> **The data**:
--- --- ---

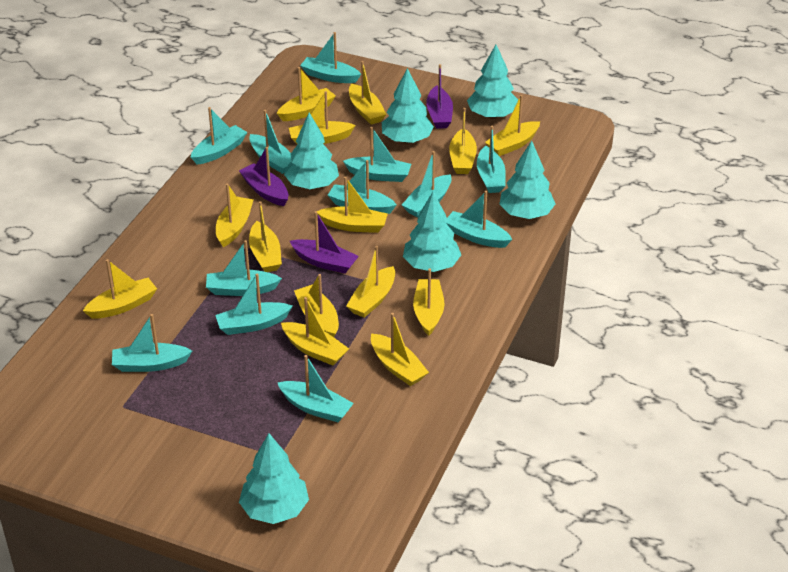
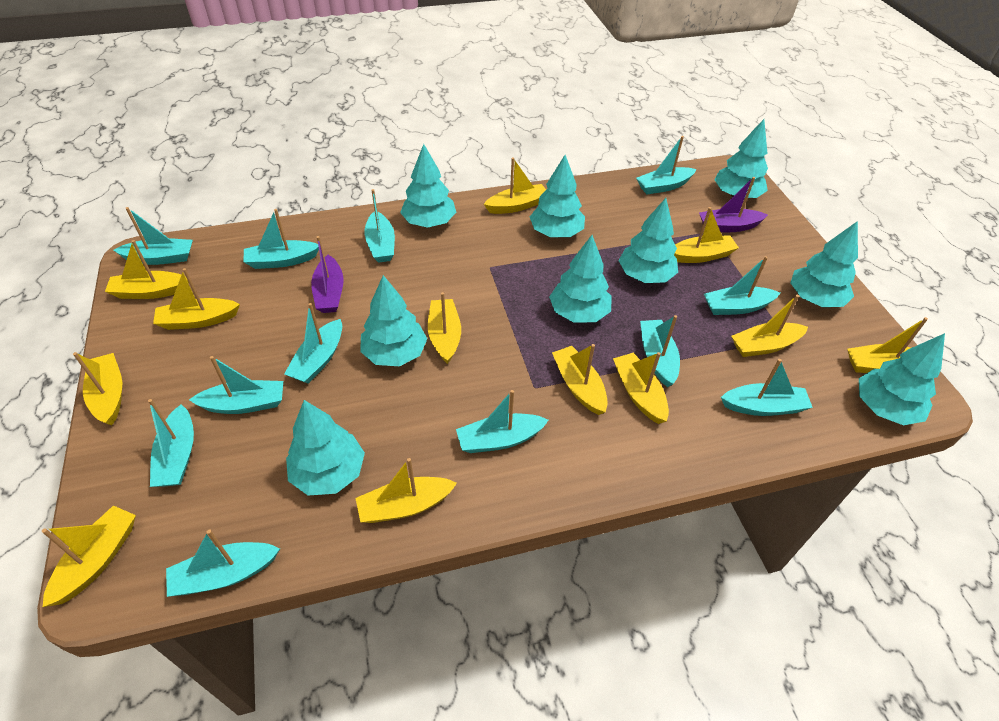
purple boat: 3 -> 2
turquoise tree: 6 -> 9
yellow boat: 14 -> 12

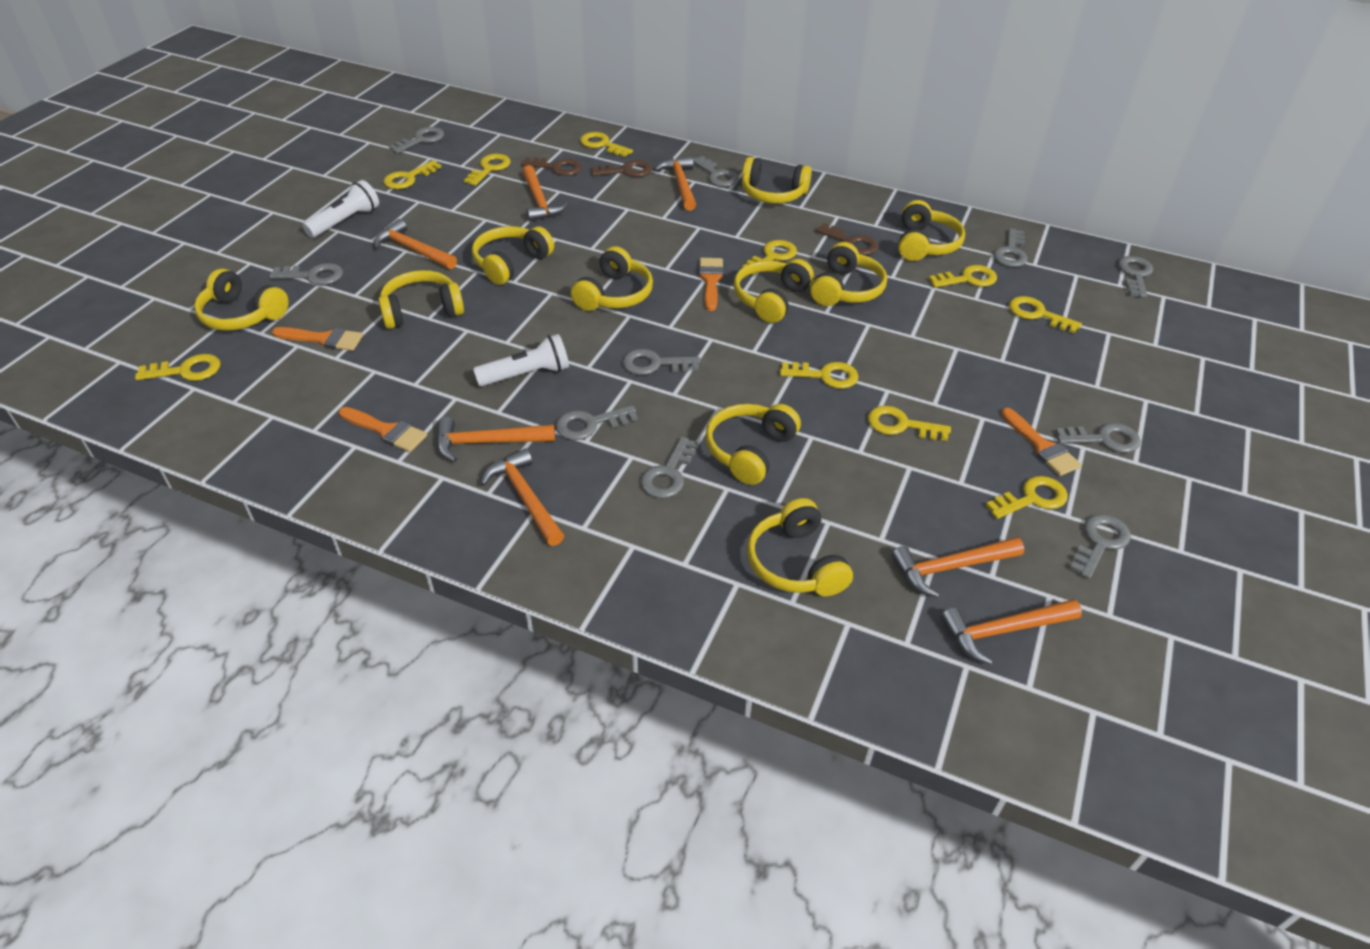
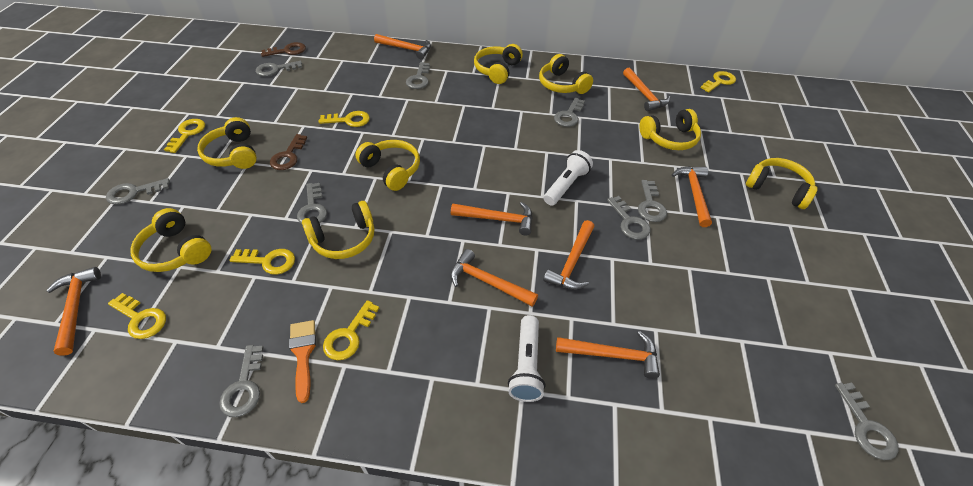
brown key: 3 -> 2
grey key: 10 -> 9
orange brush: 4 -> 1
orange hammer: 7 -> 8
yellow headphones: 10 -> 8
yellow key: 10 -> 6

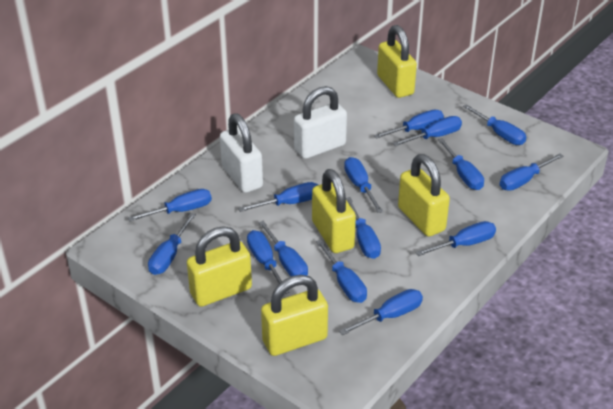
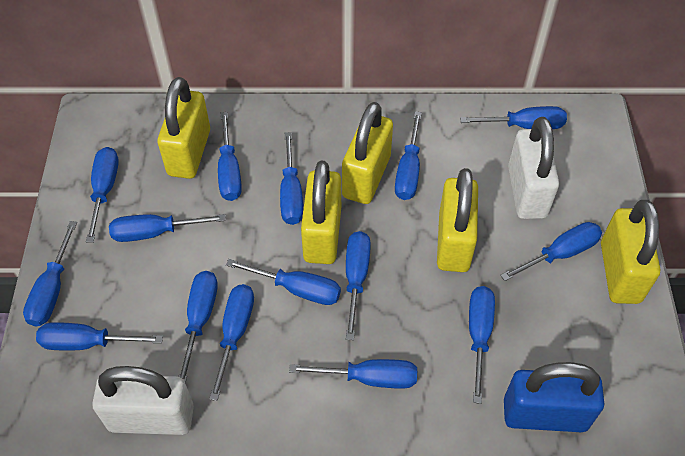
blue padlock: 0 -> 1

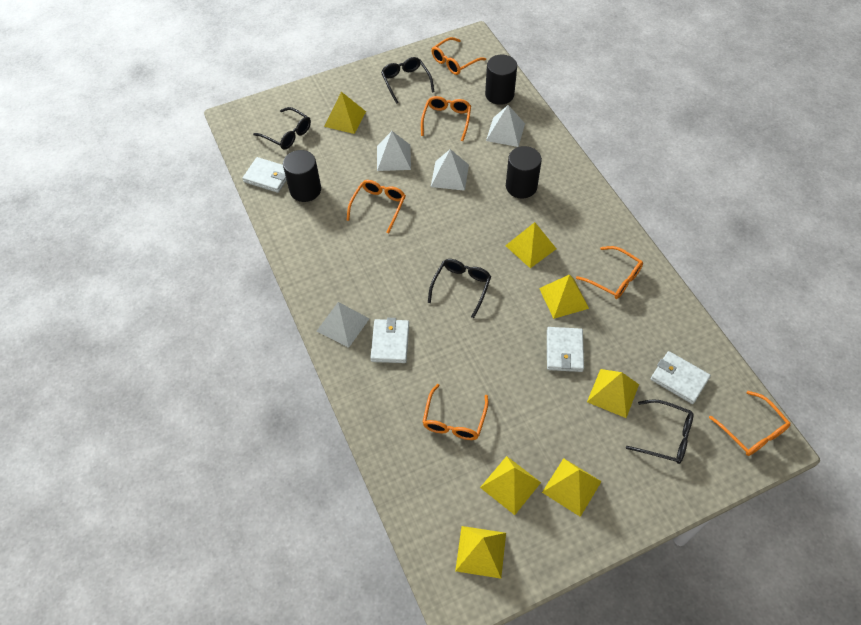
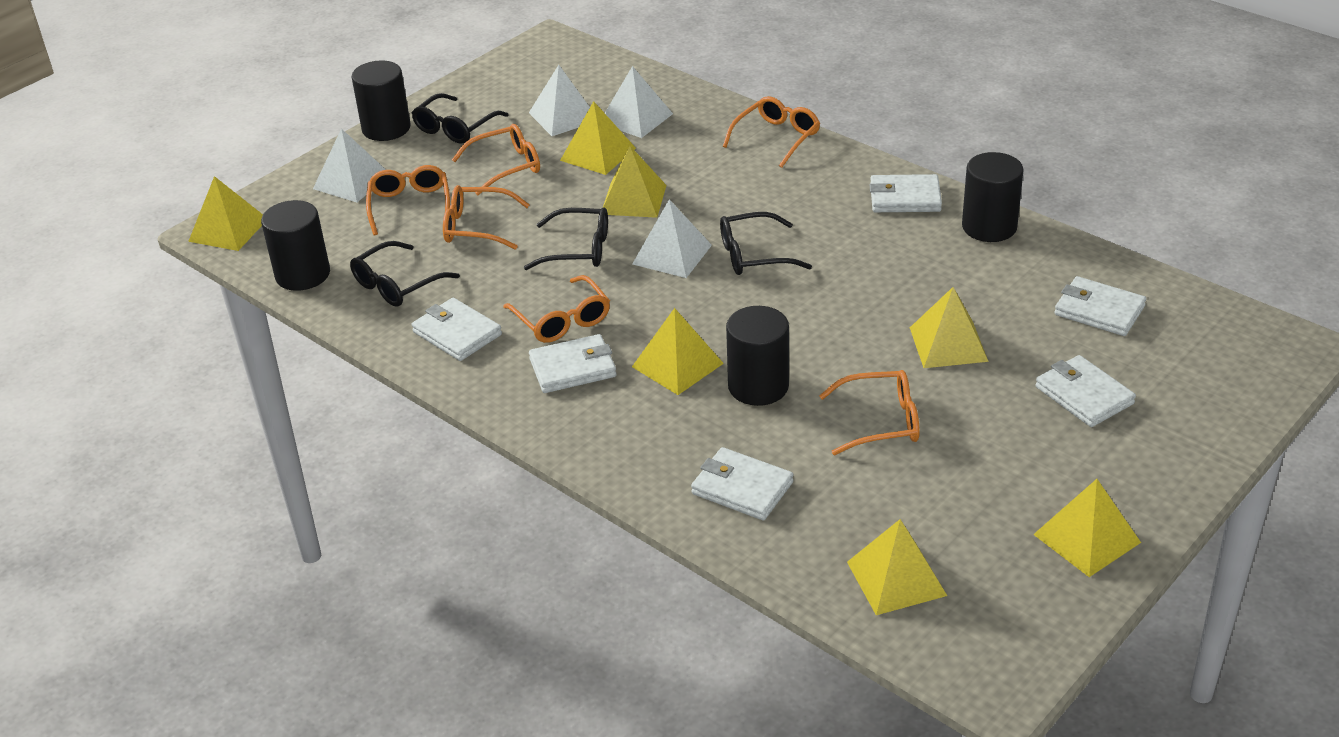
black cylinder: 3 -> 4
white wallet: 4 -> 6

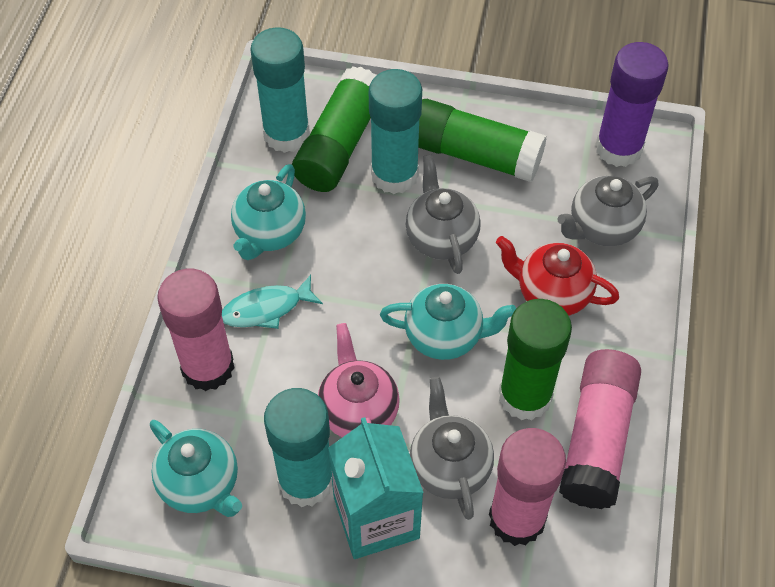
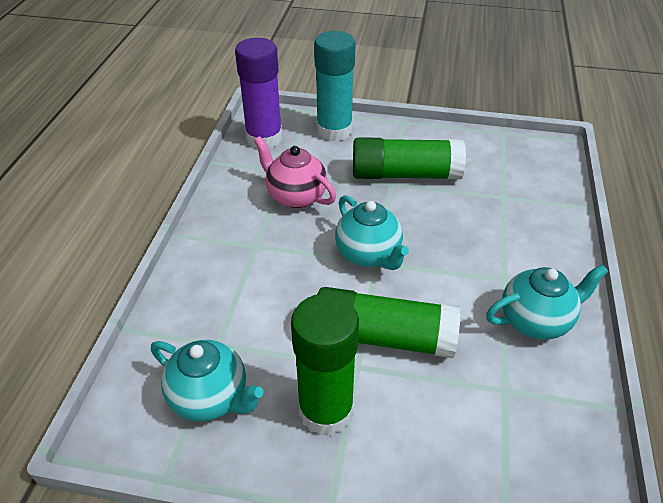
grey teapot: 3 -> 0
pink glue stick: 3 -> 0
red teapot: 1 -> 0
turquoise carton: 1 -> 0
turquoise fish: 1 -> 0
turquoise glue stick: 3 -> 1

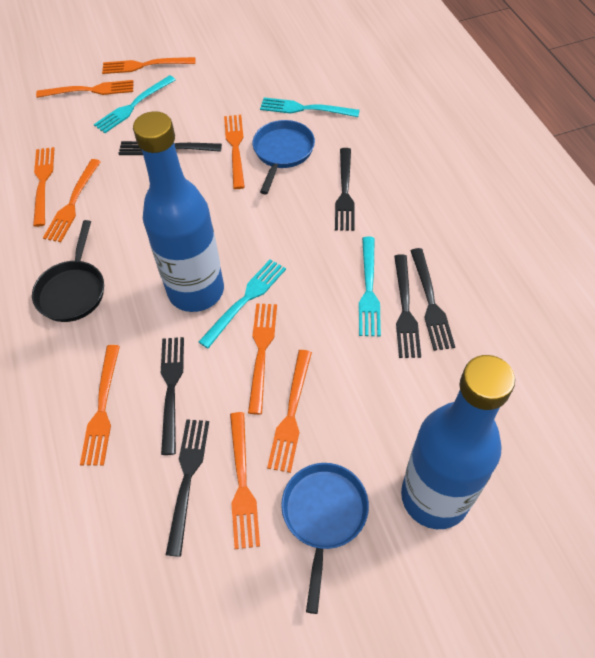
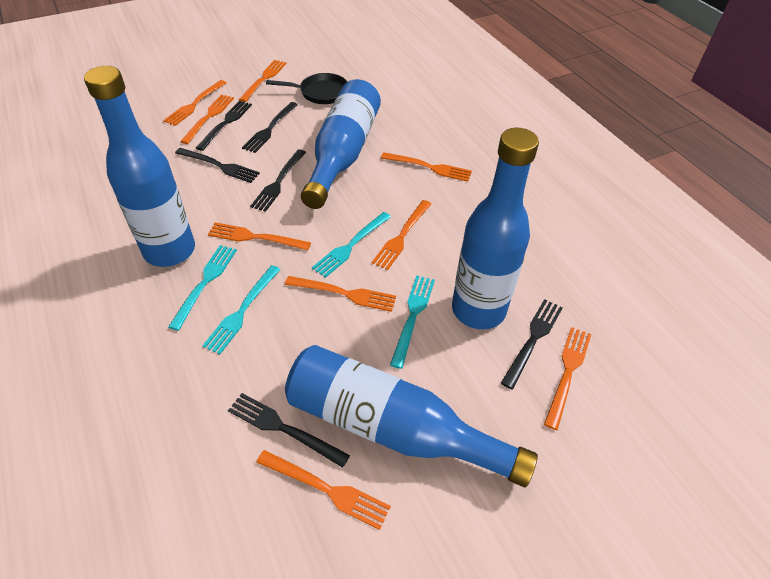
blue bottle: 2 -> 4
blue pan: 2 -> 0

--- --- ---

> **Aim of the exercise**: Exactly the lines from the line with "yellow key: 10 -> 6" through the end of the data are to be reproduced, and no picture is to be included.

> **Reply to the exercise**:
yellow key: 10 -> 6

blue padlock: 0 -> 1

black cylinder: 3 -> 4
white wallet: 4 -> 6

grey teapot: 3 -> 0
pink glue stick: 3 -> 0
red teapot: 1 -> 0
turquoise carton: 1 -> 0
turquoise fish: 1 -> 0
turquoise glue stick: 3 -> 1

blue bottle: 2 -> 4
blue pan: 2 -> 0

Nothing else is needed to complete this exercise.